- Opening Delimiter -

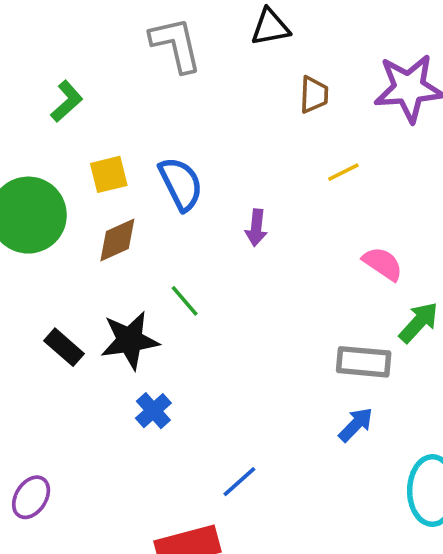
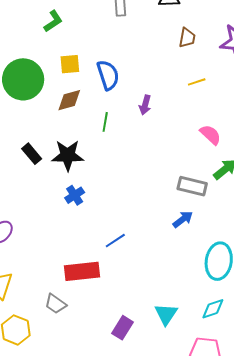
green line: (185, 301) -> (105, 122), moved, turned 42

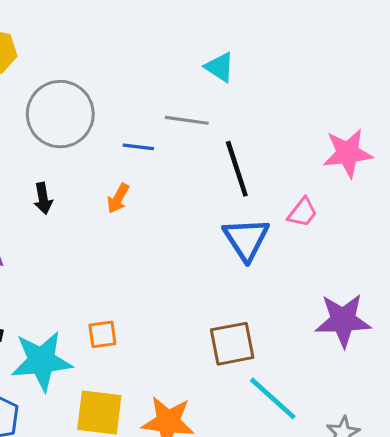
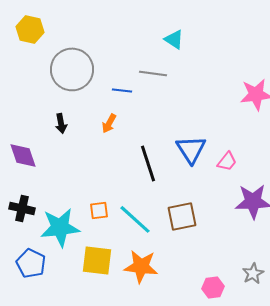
black line: (237, 169) -> (148, 163), moved
pink trapezoid: (302, 212) -> (227, 161), moved
cyan line: (273, 398) -> (135, 219), moved

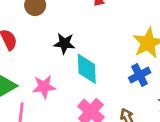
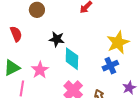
pink star: (44, 87) -> (40, 70), turned -30

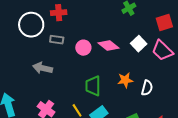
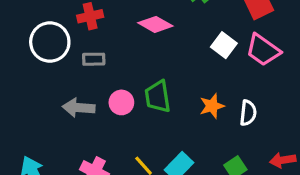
pink diamond: (108, 45) -> (155, 24), moved
pink circle: (83, 48) -> (121, 102), moved
green trapezoid: (93, 86) -> (158, 96), moved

- Closing Delimiter -

== ASSIGNED TASK ==
Omit the pictures, then print the rest of the listing above exactly.

== WRITTEN REPLY ==
green line: (185, 301) -> (105, 122), moved, turned 42

black line: (237, 169) -> (148, 163), moved
pink trapezoid: (302, 212) -> (227, 161), moved
cyan line: (273, 398) -> (135, 219), moved

pink star: (44, 87) -> (40, 70), turned -30

pink diamond: (108, 45) -> (155, 24), moved
pink circle: (83, 48) -> (121, 102), moved
green trapezoid: (93, 86) -> (158, 96), moved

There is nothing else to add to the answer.